Word for word, copy out the data below, omitting pictures.

************

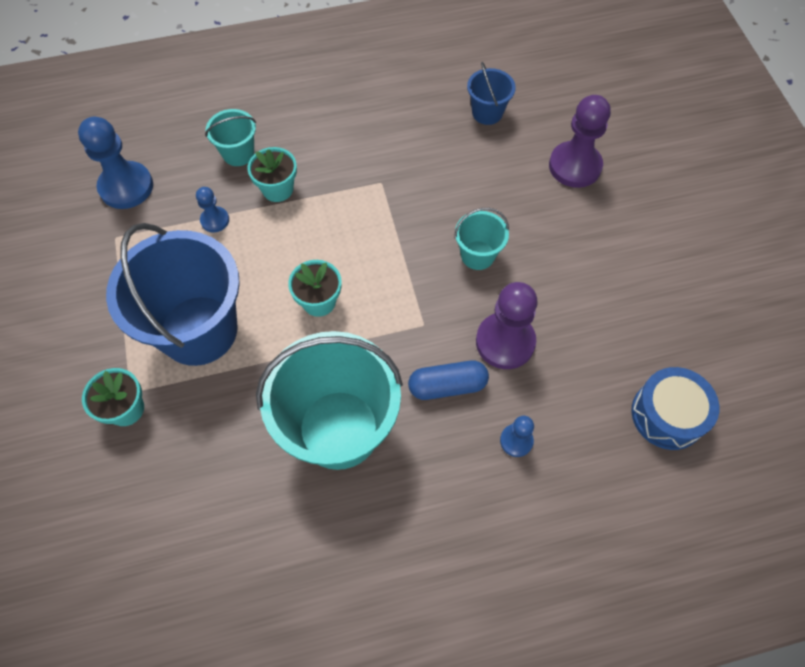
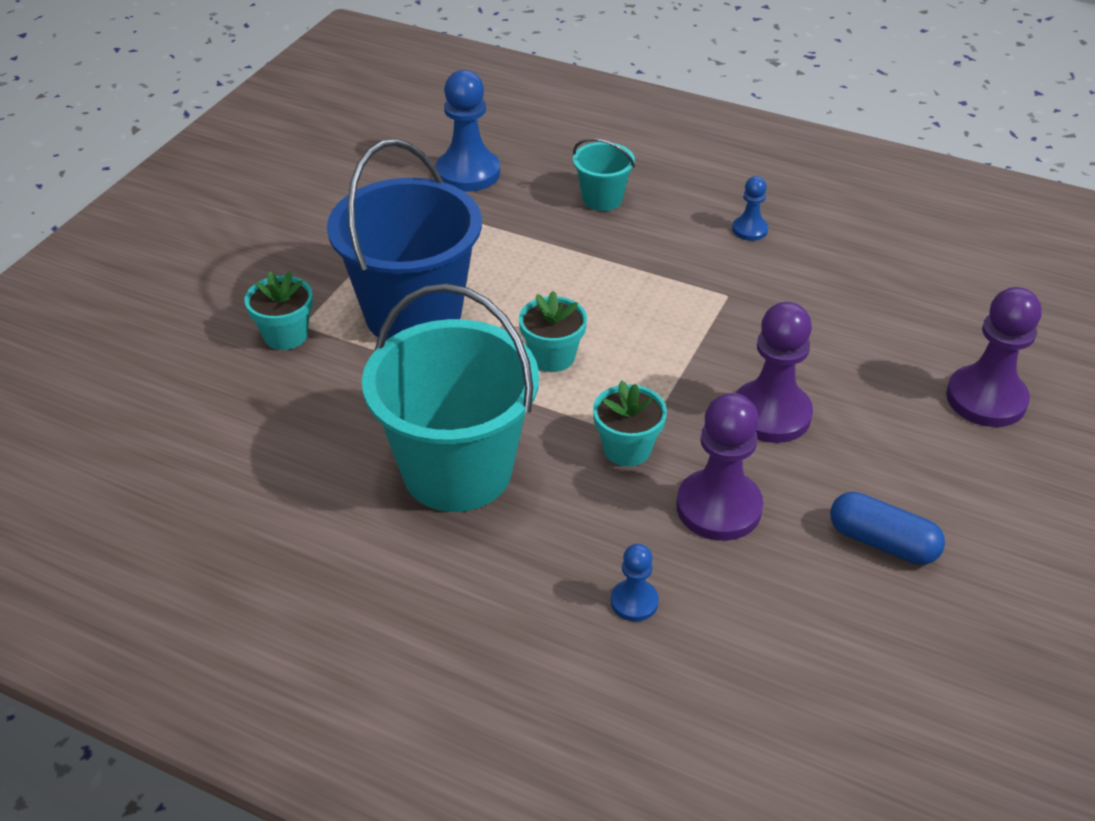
camera: 40 degrees right, 20 degrees down
(215, 220) = (521, 239): blue pawn -> blue pawn (749, 230)
(277, 189) = (610, 246): turquoise flower pot -> turquoise flower pot (627, 449)
(447, 385) = (610, 505): blue capsule -> blue capsule (882, 542)
(477, 255) = (771, 414): turquoise bucket -> purple pawn
(487, 113) = (922, 297): blue bucket -> none
(667, 414) = (852, 700): blue drum -> none

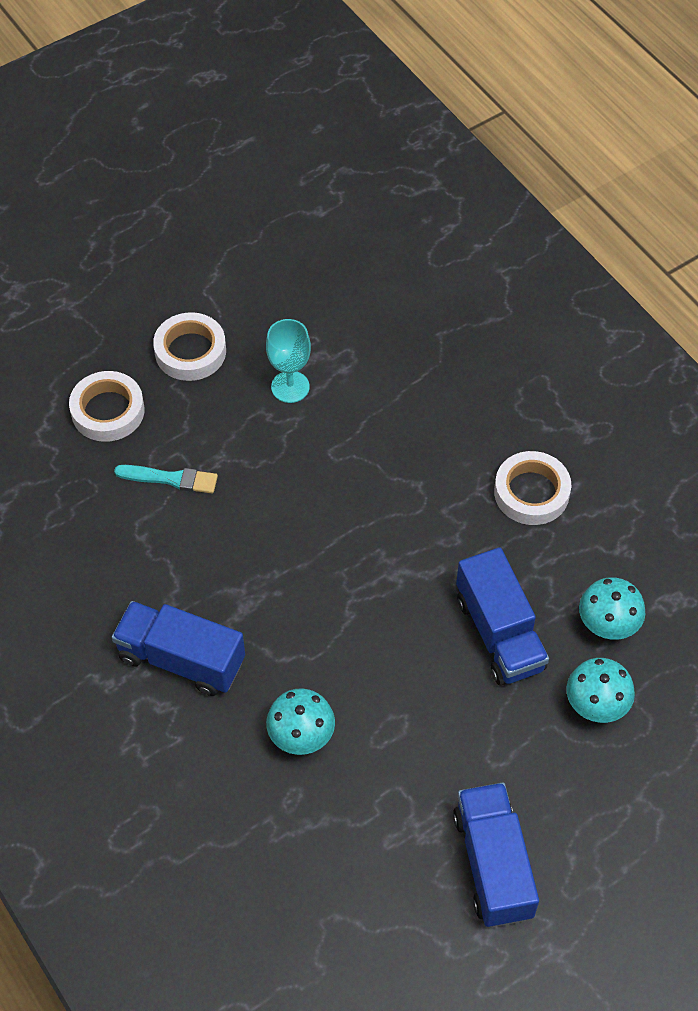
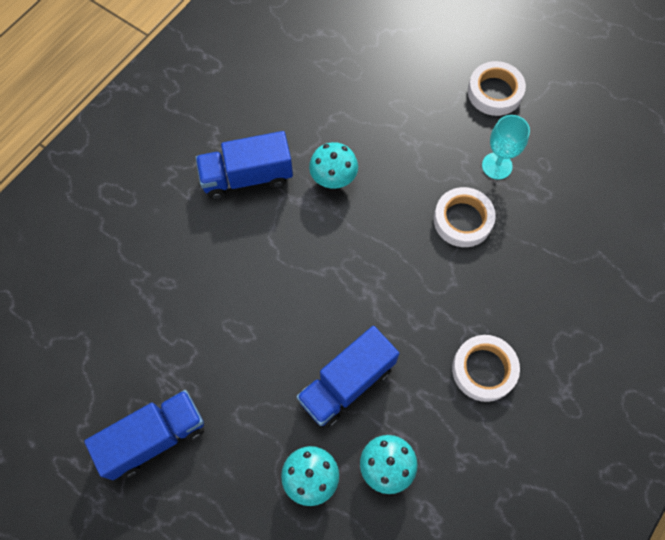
camera: 70 degrees right, 10 degrees up
(108, 411) = (421, 62): white tape -> white tape (462, 220)
(171, 479) = (384, 119): turquoise brush -> none
(181, 659) = (247, 177): blue truck -> blue truck turned 105 degrees counterclockwise
(301, 736) = (214, 272): turquoise mushroom -> turquoise mushroom (333, 178)

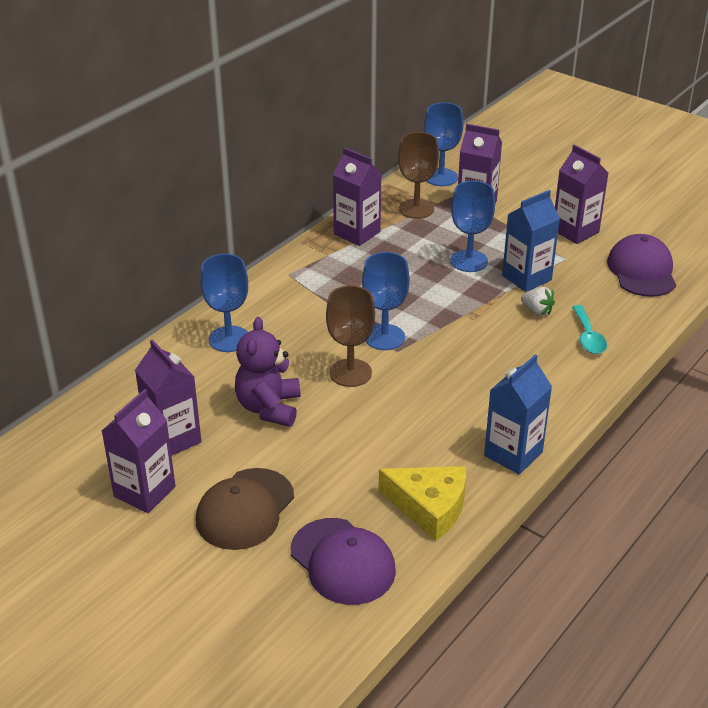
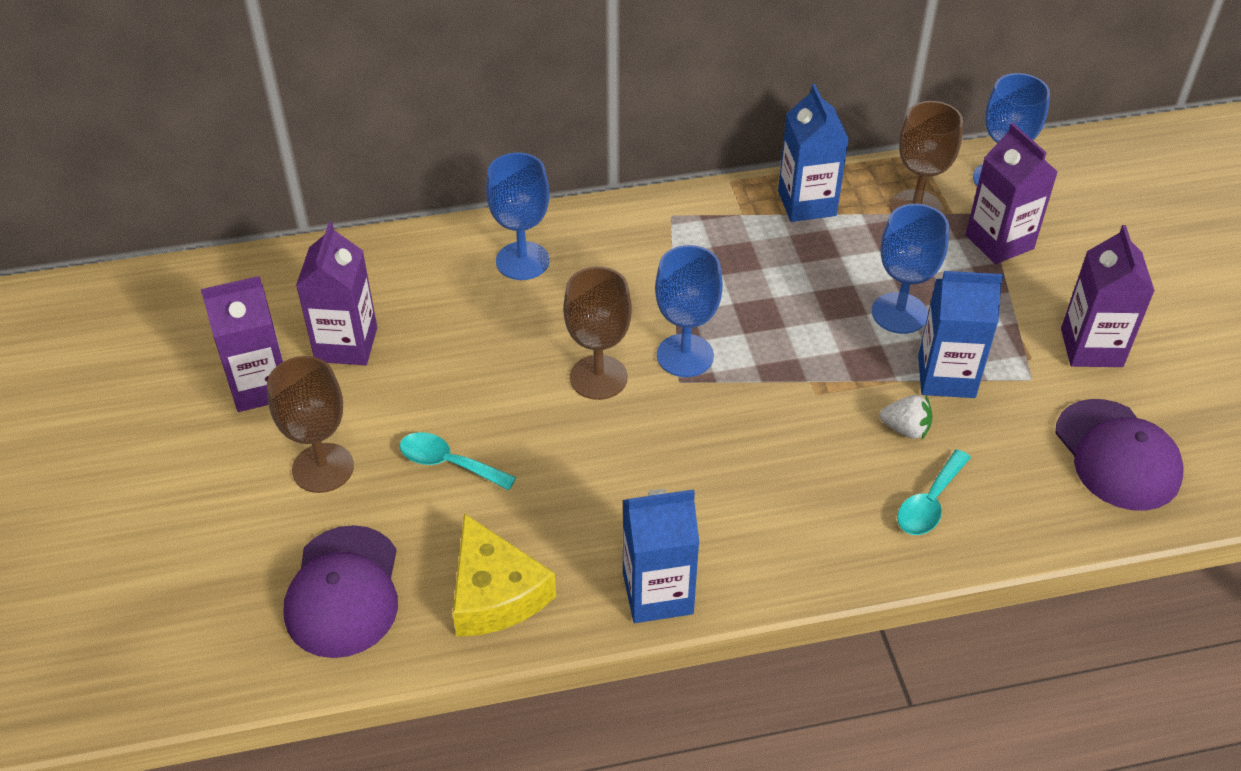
camera: 40 degrees right, 10 degrees up
(245, 509) = (323, 468): brown cap -> brown goblet
(269, 408) = (471, 367): purple teddy bear -> none
(319, 462) = (448, 463): none -> turquoise spoon
(357, 233) = (807, 203): purple carton -> blue carton
(537, 311) = (905, 429): white strawberry -> white strawberry turned 60 degrees counterclockwise
(641, 271) = (1117, 455): purple cap -> purple cap turned 120 degrees clockwise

************

**COMPLETED EXERCISE**
camera: 40 degrees right, 20 degrees down
(215, 220) = (521, 239): blue pawn -> blue pawn (749, 230)
(277, 189) = (610, 246): turquoise flower pot -> turquoise flower pot (627, 449)
(447, 385) = (610, 505): blue capsule -> blue capsule (882, 542)
(477, 255) = (771, 414): turquoise bucket -> purple pawn
(487, 113) = (922, 297): blue bucket -> none
(667, 414) = (852, 700): blue drum -> none

camera: 70 degrees right, 10 degrees up
(108, 411) = (421, 62): white tape -> white tape (462, 220)
(171, 479) = (384, 119): turquoise brush -> none
(181, 659) = (247, 177): blue truck -> blue truck turned 105 degrees counterclockwise
(301, 736) = (214, 272): turquoise mushroom -> turquoise mushroom (333, 178)

camera: 40 degrees right, 10 degrees up
(245, 509) = (323, 468): brown cap -> brown goblet
(269, 408) = (471, 367): purple teddy bear -> none
(319, 462) = (448, 463): none -> turquoise spoon
(357, 233) = (807, 203): purple carton -> blue carton
(537, 311) = (905, 429): white strawberry -> white strawberry turned 60 degrees counterclockwise
(641, 271) = (1117, 455): purple cap -> purple cap turned 120 degrees clockwise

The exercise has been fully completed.